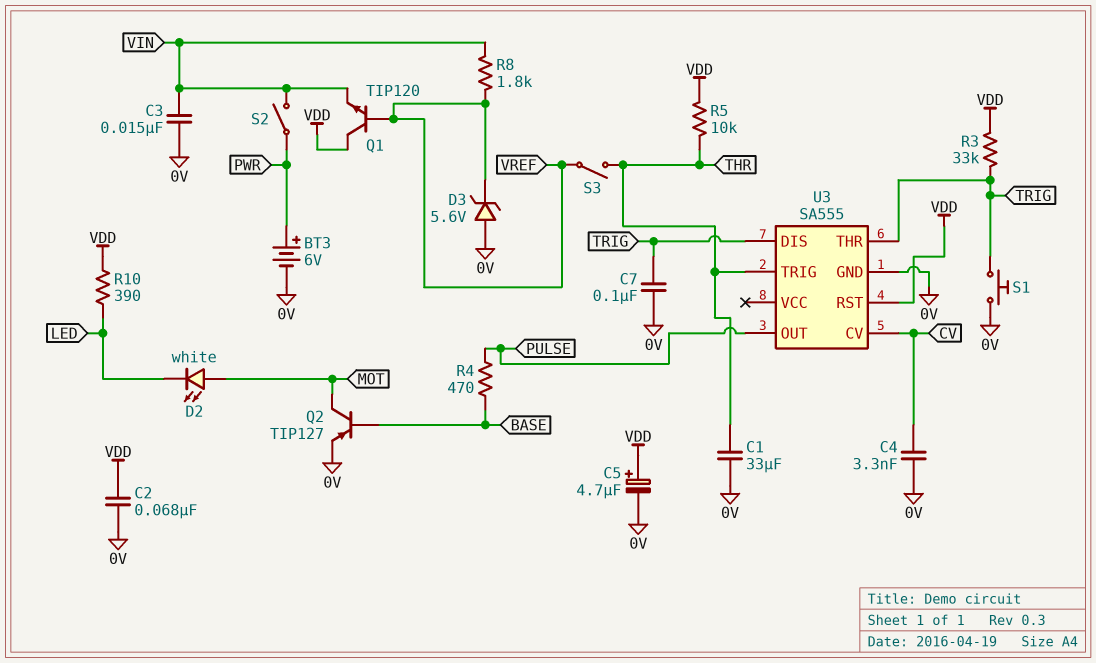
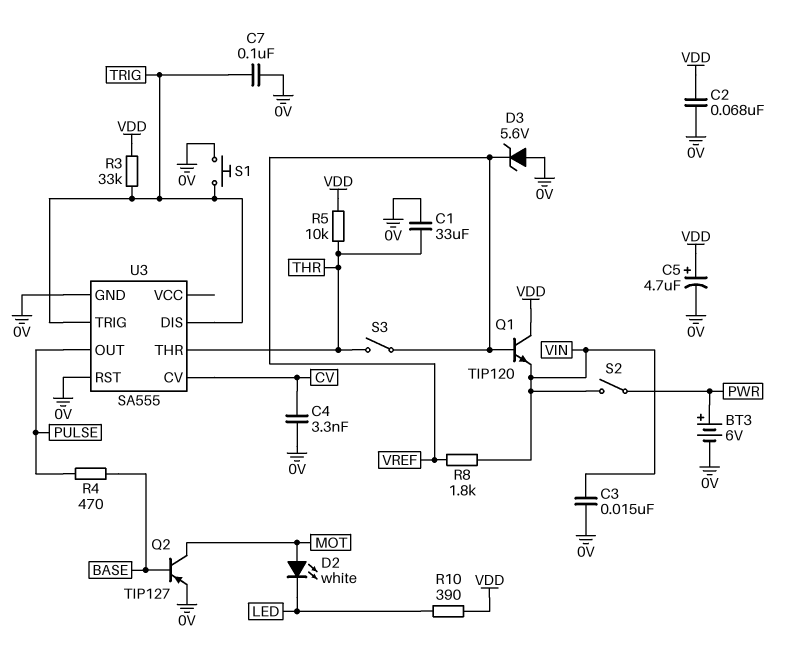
U3 pin RST: VDD -> 0V
U3 pin THR: TRIG -> THR
U3 pin TRIG: THR -> TRIG

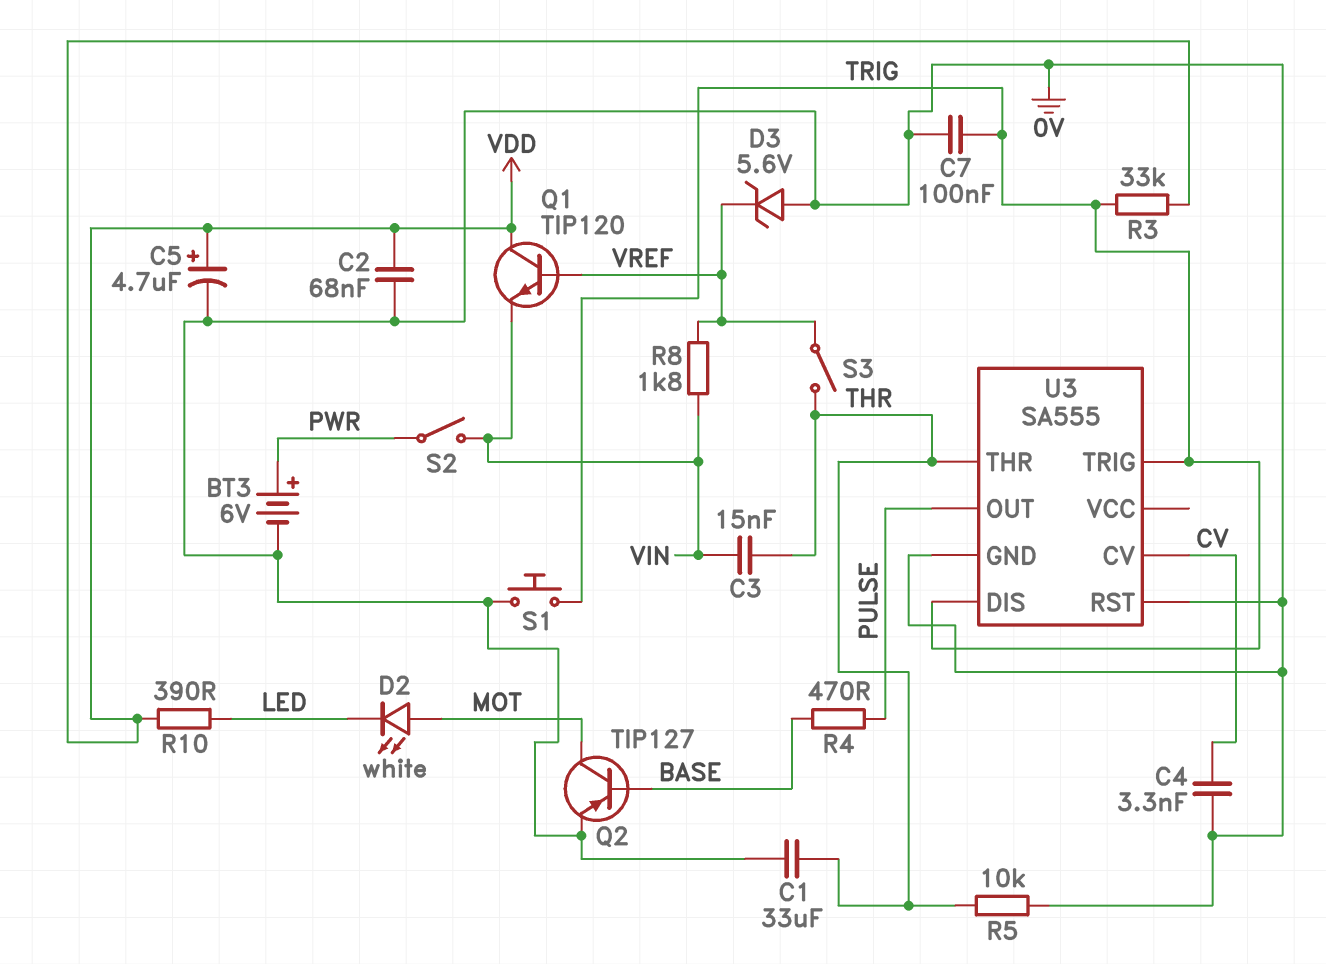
C3: 15nF (0V, VIN) -> 15nF (THR, VIN)
R5: 10k (THR, VDD) -> 10k (0V, THR)

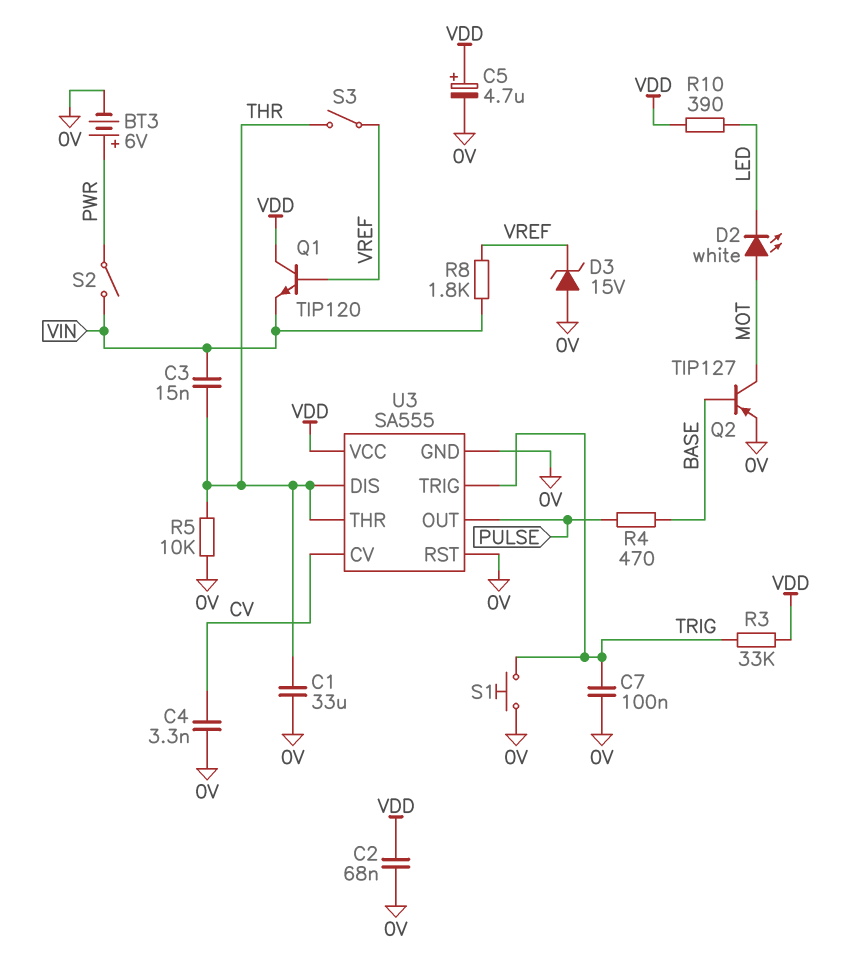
D3: zener 5.6V (A 0V, K VREF) -> zener 15V (A 0V, K VREF)
U3 pin DIS: TRIG -> THR
U3 pin VCC: none -> VDD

# WORK INSTRUCTIONS
Please write out all the data again word for word, but not the pictures.

# TASK RESULT
U3 pin RST: VDD -> 0V
U3 pin THR: TRIG -> THR
U3 pin TRIG: THR -> TRIG

C3: 15nF (0V, VIN) -> 15nF (THR, VIN)
R5: 10k (THR, VDD) -> 10k (0V, THR)

D3: zener 5.6V (A 0V, K VREF) -> zener 15V (A 0V, K VREF)
U3 pin DIS: TRIG -> THR
U3 pin VCC: none -> VDD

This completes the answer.